(Records from a collection)
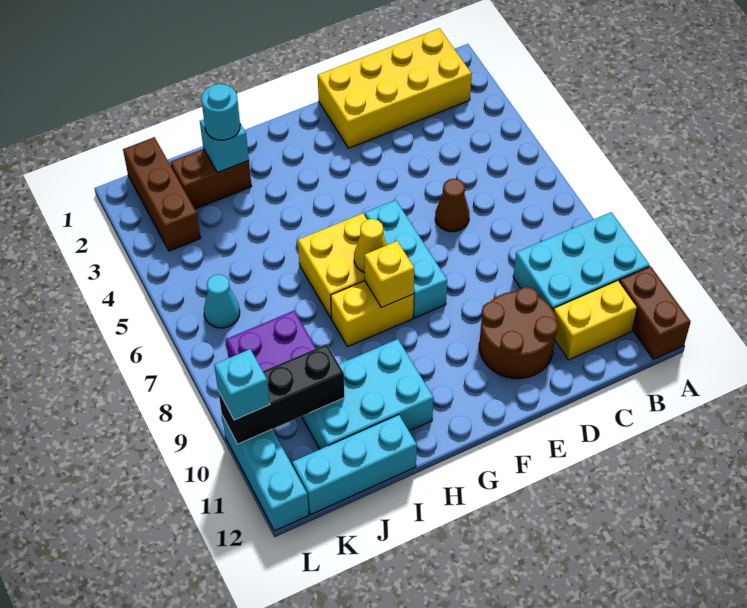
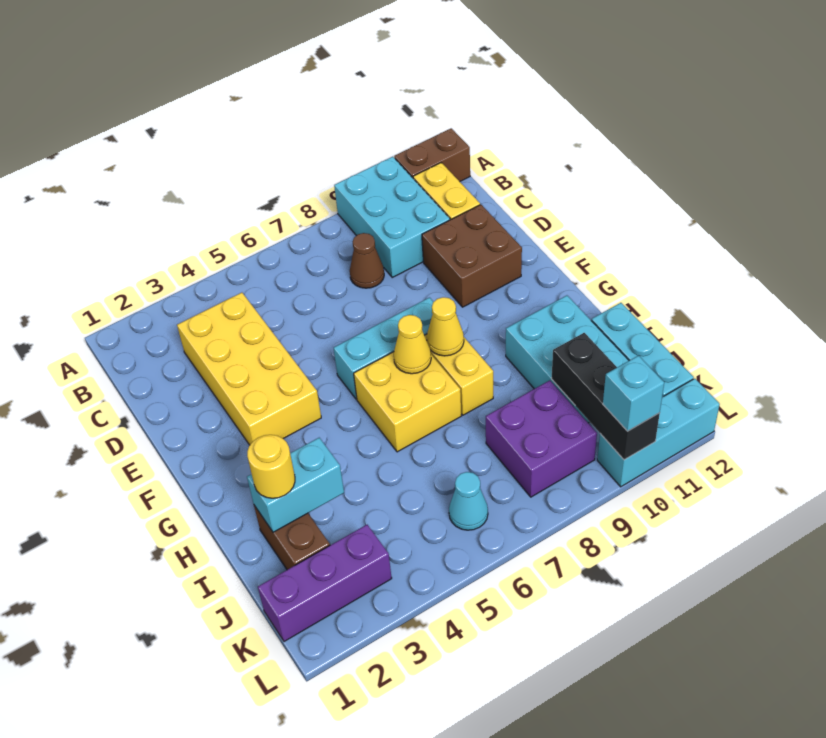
yellow brick B1:E2 level 1 -> yellow brick C3:F4 level 1
brown cone D6 level 1 -> brown cone C8 level 1
brown round brick D10:E11 level 1 -> brown brick D10:E11 level 1
yellow brick G8 level 2 -> yellow cone G8 level 2
cyan brick I2 level 2 -> cyan brick I2:I3 level 2
cyan round brick I2 level 3 -> yellow round brick I2 level 3
brown brick K1:K3 level 1 -> purple brick K1:K3 level 1

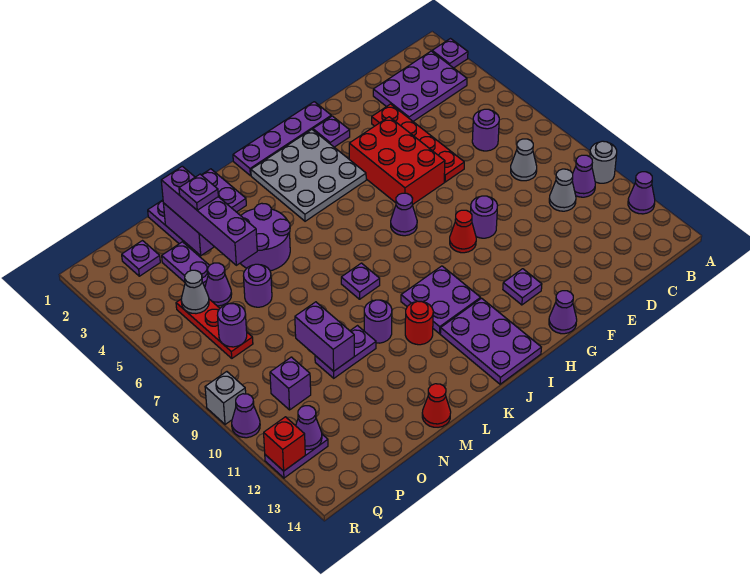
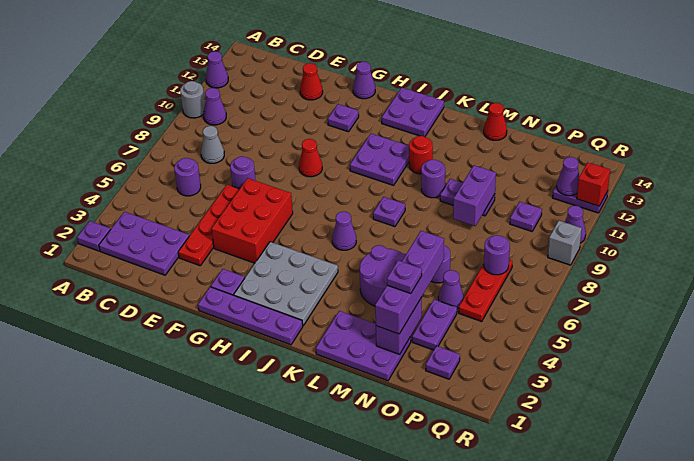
grey cone C10 level 1 -> none
none -> red cone E13 level 1
purple round brick F9 level 1 -> purple round brick E7 level 1
purple cone H7 level 1 -> purple cone J6 level 1
purple plate I12:J14 level 1 -> purple plate I13:J14 level 1
grey cone P5 level 2 -> none
purple brick P10 level 1 -> purple plate P10 level 1

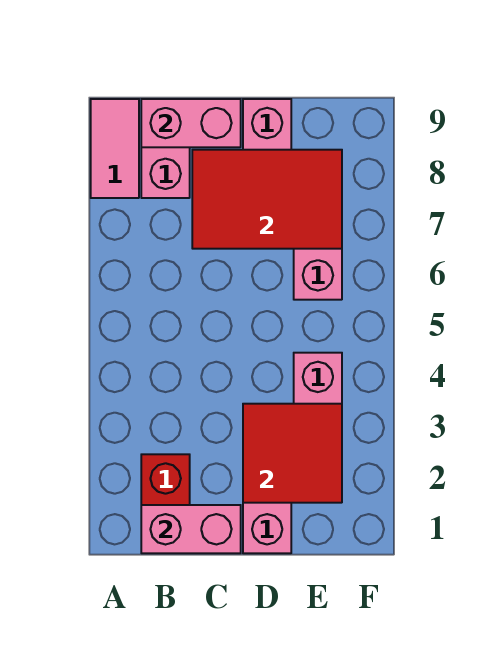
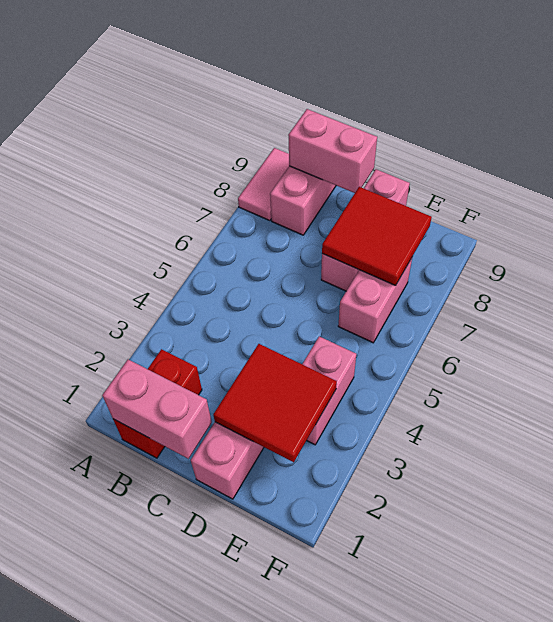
red tile C7:E8 level 2 -> red tile D7:E8 level 2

### Problem requirements
Once the line with "cyan round brick" has been found above, output that line and every later line exactly, stopping after the line with "purple plate I12:J14", and omit the pictures.

### Response
cyan round brick I2 level 3 -> yellow round brick I2 level 3
brown brick K1:K3 level 1 -> purple brick K1:K3 level 1

grey cone C10 level 1 -> none
none -> red cone E13 level 1
purple round brick F9 level 1 -> purple round brick E7 level 1
purple cone H7 level 1 -> purple cone J6 level 1
purple plate I12:J14 level 1 -> purple plate I13:J14 level 1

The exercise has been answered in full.